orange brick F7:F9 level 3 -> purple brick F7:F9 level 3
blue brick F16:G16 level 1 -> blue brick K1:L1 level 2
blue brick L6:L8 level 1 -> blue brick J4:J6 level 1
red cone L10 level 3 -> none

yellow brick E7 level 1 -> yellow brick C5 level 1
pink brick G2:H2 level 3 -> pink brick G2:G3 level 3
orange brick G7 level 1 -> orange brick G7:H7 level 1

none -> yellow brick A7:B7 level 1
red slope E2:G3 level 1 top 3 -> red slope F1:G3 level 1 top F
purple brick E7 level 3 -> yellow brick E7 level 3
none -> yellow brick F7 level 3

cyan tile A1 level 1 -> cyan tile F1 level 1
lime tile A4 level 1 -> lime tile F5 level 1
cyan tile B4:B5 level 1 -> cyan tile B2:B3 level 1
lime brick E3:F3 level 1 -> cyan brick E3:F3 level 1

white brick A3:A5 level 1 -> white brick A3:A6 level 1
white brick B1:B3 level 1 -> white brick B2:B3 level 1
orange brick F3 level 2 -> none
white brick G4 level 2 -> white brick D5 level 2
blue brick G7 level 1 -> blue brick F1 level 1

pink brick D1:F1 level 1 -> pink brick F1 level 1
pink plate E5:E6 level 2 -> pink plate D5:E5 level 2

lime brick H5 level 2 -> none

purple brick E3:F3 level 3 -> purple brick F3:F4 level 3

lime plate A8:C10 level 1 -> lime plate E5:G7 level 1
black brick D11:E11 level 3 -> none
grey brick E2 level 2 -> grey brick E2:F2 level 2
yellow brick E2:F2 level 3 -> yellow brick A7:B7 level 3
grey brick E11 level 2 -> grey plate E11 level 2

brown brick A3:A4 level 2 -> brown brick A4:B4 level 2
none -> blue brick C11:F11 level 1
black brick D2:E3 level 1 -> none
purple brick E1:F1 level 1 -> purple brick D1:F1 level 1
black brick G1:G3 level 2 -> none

------------------------

The records above need to be written out once more, exactly.

**RESULT**
orange brick F7:F9 level 3 -> purple brick F7:F9 level 3
blue brick F16:G16 level 1 -> blue brick K1:L1 level 2
blue brick L6:L8 level 1 -> blue brick J4:J6 level 1
red cone L10 level 3 -> none

yellow brick E7 level 1 -> yellow brick C5 level 1
pink brick G2:H2 level 3 -> pink brick G2:G3 level 3
orange brick G7 level 1 -> orange brick G7:H7 level 1

none -> yellow brick A7:B7 level 1
red slope E2:G3 level 1 top 3 -> red slope F1:G3 level 1 top F
purple brick E7 level 3 -> yellow brick E7 level 3
none -> yellow brick F7 level 3

cyan tile A1 level 1 -> cyan tile F1 level 1
lime tile A4 level 1 -> lime tile F5 level 1
cyan tile B4:B5 level 1 -> cyan tile B2:B3 level 1
lime brick E3:F3 level 1 -> cyan brick E3:F3 level 1

white brick A3:A5 level 1 -> white brick A3:A6 level 1
white brick B1:B3 level 1 -> white brick B2:B3 level 1
orange brick F3 level 2 -> none
white brick G4 level 2 -> white brick D5 level 2
blue brick G7 level 1 -> blue brick F1 level 1

pink brick D1:F1 level 1 -> pink brick F1 level 1
pink plate E5:E6 level 2 -> pink plate D5:E5 level 2

lime brick H5 level 2 -> none

purple brick E3:F3 level 3 -> purple brick F3:F4 level 3

lime plate A8:C10 level 1 -> lime plate E5:G7 level 1
black brick D11:E11 level 3 -> none
grey brick E2 level 2 -> grey brick E2:F2 level 2
yellow brick E2:F2 level 3 -> yellow brick A7:B7 level 3
grey brick E11 level 2 -> grey plate E11 level 2

brown brick A3:A4 level 2 -> brown brick A4:B4 level 2
none -> blue brick C11:F11 level 1
black brick D2:E3 level 1 -> none
purple brick E1:F1 level 1 -> purple brick D1:F1 level 1
black brick G1:G3 level 2 -> none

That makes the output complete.